══ DATA EXCERPTS
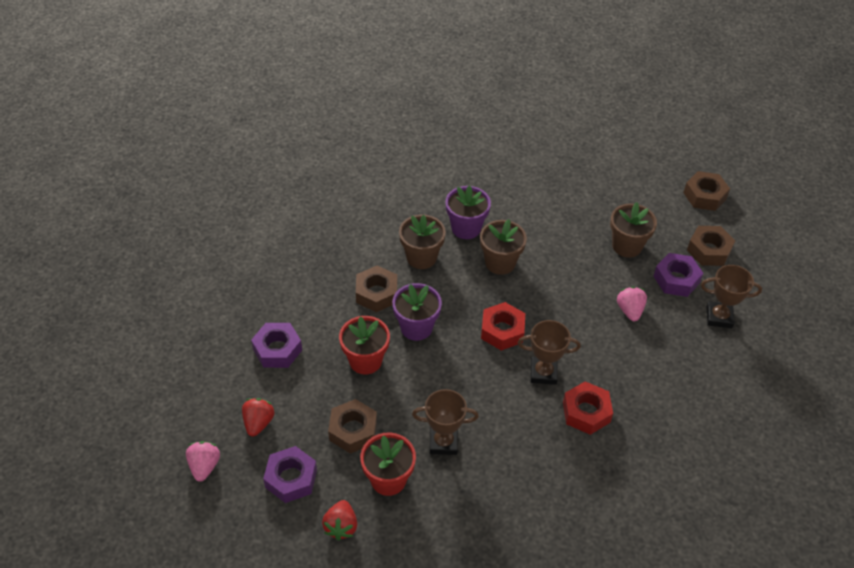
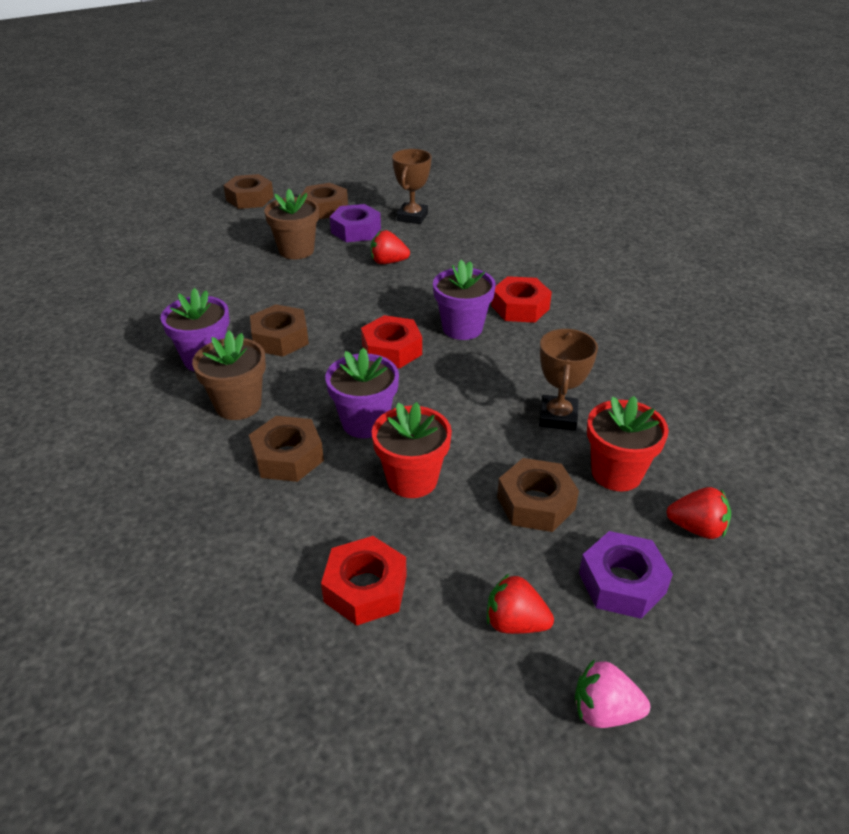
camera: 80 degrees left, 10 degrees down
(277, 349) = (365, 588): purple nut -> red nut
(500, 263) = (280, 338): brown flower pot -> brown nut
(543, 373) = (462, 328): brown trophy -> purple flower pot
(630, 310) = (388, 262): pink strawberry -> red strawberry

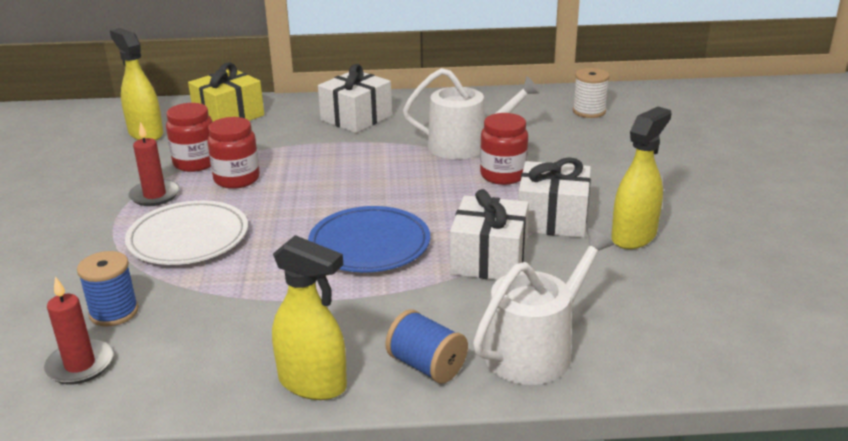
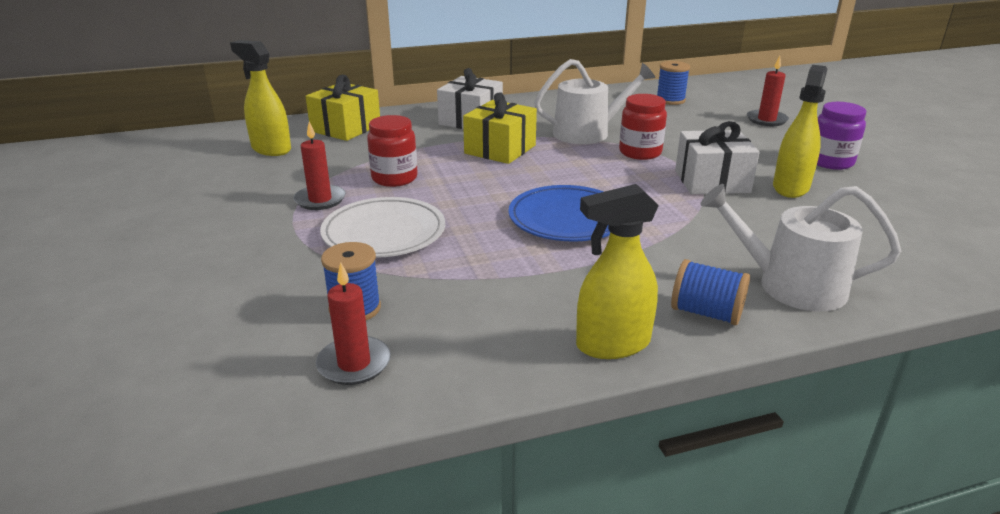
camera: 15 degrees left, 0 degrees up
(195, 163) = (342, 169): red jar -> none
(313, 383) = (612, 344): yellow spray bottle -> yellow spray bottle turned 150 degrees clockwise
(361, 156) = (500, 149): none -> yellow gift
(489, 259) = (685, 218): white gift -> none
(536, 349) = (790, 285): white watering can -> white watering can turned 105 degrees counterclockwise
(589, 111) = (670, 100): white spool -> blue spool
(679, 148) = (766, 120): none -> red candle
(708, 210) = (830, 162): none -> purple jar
════
WHAT THIS TASK INVOLVES: Figure out how many lines of the material include "degrees", then reply with the count alone.

OUTPUT OF THE EXERCISE: 4